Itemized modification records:
- - - - - - -

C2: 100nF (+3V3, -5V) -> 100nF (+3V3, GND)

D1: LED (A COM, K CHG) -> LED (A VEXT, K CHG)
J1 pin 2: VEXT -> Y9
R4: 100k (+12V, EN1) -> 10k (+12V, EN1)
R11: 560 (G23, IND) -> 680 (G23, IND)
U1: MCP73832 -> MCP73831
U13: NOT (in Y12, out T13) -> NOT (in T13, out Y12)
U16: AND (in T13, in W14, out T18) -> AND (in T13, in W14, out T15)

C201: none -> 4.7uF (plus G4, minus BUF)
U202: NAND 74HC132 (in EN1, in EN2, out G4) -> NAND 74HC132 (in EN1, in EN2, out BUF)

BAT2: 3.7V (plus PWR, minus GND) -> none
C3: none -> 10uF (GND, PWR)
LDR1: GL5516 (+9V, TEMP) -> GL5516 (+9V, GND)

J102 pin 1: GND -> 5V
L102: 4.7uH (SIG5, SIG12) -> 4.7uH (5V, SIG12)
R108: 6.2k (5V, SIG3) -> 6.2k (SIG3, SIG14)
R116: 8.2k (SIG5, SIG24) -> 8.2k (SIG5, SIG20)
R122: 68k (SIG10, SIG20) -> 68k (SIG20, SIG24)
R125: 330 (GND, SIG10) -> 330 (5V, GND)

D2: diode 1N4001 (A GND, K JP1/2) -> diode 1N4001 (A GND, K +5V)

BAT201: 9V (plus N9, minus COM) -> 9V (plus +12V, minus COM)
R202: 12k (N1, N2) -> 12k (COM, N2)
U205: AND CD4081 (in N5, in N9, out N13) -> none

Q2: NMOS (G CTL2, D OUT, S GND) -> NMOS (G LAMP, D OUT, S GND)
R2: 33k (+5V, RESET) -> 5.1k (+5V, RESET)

- - - - - - -

» **Exercise objective**
Print exactly the lines above from the one with "R11: 560 (G23, IND) -> 680 (G23, IND)" to the one with "R125: 330 (GND, SIG10) -> 330 (5V, GND)", including both.

» **Answer to the problem**
R11: 560 (G23, IND) -> 680 (G23, IND)
U1: MCP73832 -> MCP73831
U13: NOT (in Y12, out T13) -> NOT (in T13, out Y12)
U16: AND (in T13, in W14, out T18) -> AND (in T13, in W14, out T15)

C201: none -> 4.7uF (plus G4, minus BUF)
U202: NAND 74HC132 (in EN1, in EN2, out G4) -> NAND 74HC132 (in EN1, in EN2, out BUF)

BAT2: 3.7V (plus PWR, minus GND) -> none
C3: none -> 10uF (GND, PWR)
LDR1: GL5516 (+9V, TEMP) -> GL5516 (+9V, GND)

J102 pin 1: GND -> 5V
L102: 4.7uH (SIG5, SIG12) -> 4.7uH (5V, SIG12)
R108: 6.2k (5V, SIG3) -> 6.2k (SIG3, SIG14)
R116: 8.2k (SIG5, SIG24) -> 8.2k (SIG5, SIG20)
R122: 68k (SIG10, SIG20) -> 68k (SIG20, SIG24)
R125: 330 (GND, SIG10) -> 330 (5V, GND)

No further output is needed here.